(DATA FOR ANALYSIS):
* * *
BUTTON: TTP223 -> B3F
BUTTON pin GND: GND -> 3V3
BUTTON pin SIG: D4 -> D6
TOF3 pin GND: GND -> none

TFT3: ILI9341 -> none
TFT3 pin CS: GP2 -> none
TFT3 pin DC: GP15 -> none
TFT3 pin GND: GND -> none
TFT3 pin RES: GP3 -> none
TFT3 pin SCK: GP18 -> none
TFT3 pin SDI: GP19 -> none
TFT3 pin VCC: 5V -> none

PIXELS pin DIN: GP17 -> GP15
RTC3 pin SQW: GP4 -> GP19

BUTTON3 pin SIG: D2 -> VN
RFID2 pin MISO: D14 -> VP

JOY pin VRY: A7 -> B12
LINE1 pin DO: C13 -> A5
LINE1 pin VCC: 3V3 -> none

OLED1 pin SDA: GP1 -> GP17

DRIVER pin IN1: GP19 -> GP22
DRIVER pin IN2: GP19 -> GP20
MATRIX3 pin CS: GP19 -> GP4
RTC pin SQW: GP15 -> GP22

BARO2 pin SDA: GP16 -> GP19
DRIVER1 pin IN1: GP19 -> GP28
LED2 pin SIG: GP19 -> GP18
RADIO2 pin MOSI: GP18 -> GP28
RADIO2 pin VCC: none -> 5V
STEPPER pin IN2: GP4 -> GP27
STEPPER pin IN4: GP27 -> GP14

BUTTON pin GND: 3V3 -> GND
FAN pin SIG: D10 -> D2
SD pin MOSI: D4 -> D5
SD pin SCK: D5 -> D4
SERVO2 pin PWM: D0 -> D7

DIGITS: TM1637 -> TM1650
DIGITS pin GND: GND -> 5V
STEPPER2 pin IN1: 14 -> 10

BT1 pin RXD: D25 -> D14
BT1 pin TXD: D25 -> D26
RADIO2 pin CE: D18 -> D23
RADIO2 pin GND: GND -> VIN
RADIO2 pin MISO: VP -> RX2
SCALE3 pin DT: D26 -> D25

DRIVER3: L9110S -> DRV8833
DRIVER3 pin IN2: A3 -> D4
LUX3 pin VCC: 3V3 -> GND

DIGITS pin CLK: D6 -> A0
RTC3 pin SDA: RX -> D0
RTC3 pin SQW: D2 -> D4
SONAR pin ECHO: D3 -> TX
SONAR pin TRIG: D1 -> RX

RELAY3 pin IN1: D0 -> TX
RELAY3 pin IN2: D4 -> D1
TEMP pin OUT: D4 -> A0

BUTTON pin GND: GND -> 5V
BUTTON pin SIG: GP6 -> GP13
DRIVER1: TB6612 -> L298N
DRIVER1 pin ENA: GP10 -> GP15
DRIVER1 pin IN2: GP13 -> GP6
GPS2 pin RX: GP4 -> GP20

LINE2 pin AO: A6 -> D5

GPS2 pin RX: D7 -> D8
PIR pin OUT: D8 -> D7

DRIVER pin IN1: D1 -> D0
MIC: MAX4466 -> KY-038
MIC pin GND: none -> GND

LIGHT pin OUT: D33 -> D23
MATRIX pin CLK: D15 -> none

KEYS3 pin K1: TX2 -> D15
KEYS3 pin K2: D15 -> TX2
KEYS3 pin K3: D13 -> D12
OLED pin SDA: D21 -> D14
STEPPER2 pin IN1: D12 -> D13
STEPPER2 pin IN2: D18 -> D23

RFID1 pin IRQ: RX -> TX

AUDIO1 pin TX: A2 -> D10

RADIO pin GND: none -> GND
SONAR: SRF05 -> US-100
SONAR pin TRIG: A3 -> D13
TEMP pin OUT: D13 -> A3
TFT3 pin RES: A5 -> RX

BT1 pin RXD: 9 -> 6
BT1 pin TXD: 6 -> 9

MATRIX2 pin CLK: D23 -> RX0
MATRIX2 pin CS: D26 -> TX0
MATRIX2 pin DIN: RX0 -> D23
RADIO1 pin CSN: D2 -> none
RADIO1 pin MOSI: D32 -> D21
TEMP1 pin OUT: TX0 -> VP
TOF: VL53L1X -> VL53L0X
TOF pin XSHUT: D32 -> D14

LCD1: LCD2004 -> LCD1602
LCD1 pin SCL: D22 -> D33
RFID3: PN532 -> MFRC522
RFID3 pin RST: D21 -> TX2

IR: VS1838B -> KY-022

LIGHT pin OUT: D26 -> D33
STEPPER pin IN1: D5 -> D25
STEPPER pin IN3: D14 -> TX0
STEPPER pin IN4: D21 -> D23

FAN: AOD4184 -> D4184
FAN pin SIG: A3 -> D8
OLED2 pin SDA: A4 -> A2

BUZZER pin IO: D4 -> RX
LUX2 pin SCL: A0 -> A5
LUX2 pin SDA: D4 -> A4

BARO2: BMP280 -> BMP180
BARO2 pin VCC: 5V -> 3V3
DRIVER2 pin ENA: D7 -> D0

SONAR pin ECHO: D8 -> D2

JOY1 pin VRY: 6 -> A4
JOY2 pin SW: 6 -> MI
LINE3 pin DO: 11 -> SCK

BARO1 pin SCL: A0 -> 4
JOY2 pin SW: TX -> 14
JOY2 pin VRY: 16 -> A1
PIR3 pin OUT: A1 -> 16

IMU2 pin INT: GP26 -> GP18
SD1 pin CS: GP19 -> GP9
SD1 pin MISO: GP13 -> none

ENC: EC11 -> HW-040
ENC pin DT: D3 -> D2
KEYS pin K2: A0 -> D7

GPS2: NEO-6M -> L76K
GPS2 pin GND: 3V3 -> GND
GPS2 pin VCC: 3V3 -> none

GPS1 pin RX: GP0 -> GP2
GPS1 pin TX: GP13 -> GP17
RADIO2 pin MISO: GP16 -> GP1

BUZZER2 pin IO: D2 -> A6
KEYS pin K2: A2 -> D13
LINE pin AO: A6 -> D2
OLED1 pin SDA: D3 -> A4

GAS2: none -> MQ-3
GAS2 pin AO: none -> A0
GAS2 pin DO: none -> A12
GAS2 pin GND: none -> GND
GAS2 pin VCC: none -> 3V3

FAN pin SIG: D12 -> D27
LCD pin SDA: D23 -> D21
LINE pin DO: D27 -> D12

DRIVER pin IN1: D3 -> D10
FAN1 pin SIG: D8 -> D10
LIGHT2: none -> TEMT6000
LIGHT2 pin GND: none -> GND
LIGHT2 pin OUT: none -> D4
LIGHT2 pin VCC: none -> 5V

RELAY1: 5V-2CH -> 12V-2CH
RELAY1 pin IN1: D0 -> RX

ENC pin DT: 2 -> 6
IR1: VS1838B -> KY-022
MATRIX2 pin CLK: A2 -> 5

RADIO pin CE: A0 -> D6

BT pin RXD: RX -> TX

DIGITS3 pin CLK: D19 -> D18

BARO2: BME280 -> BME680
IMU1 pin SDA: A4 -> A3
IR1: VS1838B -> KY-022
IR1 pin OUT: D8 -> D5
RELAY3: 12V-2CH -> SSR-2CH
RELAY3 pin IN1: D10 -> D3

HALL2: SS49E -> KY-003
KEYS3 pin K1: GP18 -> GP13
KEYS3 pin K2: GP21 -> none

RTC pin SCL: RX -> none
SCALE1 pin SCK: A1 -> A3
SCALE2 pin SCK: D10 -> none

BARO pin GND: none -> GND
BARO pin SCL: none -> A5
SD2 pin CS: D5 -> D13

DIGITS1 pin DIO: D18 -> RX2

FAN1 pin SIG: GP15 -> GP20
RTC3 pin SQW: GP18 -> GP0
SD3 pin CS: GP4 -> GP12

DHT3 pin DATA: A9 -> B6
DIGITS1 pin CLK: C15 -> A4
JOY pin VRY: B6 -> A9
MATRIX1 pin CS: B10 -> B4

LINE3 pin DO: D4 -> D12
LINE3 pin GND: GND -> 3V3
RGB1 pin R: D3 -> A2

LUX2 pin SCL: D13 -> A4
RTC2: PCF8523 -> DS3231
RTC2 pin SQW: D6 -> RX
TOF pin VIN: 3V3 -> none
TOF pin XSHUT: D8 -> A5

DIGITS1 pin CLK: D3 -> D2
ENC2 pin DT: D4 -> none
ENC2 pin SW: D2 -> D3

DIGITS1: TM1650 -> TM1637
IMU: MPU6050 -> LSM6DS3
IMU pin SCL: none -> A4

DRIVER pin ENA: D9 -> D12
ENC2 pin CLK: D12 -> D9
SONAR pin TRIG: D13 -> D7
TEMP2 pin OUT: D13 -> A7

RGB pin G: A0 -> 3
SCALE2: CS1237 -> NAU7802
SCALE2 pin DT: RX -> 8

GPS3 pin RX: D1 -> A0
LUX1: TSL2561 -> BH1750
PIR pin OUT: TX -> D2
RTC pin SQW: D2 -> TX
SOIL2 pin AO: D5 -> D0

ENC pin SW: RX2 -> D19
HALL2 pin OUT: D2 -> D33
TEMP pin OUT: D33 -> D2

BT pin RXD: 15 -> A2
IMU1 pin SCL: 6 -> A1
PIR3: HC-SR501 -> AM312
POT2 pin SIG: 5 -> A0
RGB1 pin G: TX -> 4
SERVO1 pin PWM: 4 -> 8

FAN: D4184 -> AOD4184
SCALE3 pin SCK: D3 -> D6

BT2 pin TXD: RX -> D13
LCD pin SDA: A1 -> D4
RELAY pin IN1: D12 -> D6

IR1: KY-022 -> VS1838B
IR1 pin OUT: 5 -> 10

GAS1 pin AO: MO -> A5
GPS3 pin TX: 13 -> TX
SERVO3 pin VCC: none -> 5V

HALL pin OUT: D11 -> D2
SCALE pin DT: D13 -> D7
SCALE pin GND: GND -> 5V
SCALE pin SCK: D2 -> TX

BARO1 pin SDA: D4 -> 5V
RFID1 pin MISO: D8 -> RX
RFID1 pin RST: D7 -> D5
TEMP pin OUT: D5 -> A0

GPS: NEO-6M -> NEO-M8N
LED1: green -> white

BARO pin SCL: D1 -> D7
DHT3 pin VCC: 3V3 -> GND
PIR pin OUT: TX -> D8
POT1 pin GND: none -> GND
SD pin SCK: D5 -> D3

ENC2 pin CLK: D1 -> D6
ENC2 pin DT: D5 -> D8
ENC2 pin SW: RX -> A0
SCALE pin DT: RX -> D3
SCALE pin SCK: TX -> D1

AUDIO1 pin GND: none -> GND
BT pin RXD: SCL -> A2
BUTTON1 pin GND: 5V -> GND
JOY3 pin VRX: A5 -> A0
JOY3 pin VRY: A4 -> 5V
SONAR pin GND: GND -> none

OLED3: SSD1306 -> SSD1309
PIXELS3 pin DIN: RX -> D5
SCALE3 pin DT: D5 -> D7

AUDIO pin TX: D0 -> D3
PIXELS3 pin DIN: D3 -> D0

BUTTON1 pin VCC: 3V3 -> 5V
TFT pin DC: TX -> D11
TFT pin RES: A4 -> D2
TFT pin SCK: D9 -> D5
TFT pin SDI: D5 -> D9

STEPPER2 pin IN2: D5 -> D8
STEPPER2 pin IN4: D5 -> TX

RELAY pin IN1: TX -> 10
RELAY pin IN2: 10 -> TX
* * *
(WHAT YOU HAVE TO DO):
Print exactly the lines above from the one with "JOY3 pin VRY: A4 -> 5V" to the one with "RELAY pin IN1: TX -> 10", including both.

(TASK SOLUTION):
JOY3 pin VRY: A4 -> 5V
SONAR pin GND: GND -> none

OLED3: SSD1306 -> SSD1309
PIXELS3 pin DIN: RX -> D5
SCALE3 pin DT: D5 -> D7

AUDIO pin TX: D0 -> D3
PIXELS3 pin DIN: D3 -> D0

BUTTON1 pin VCC: 3V3 -> 5V
TFT pin DC: TX -> D11
TFT pin RES: A4 -> D2
TFT pin SCK: D9 -> D5
TFT pin SDI: D5 -> D9

STEPPER2 pin IN2: D5 -> D8
STEPPER2 pin IN4: D5 -> TX

RELAY pin IN1: TX -> 10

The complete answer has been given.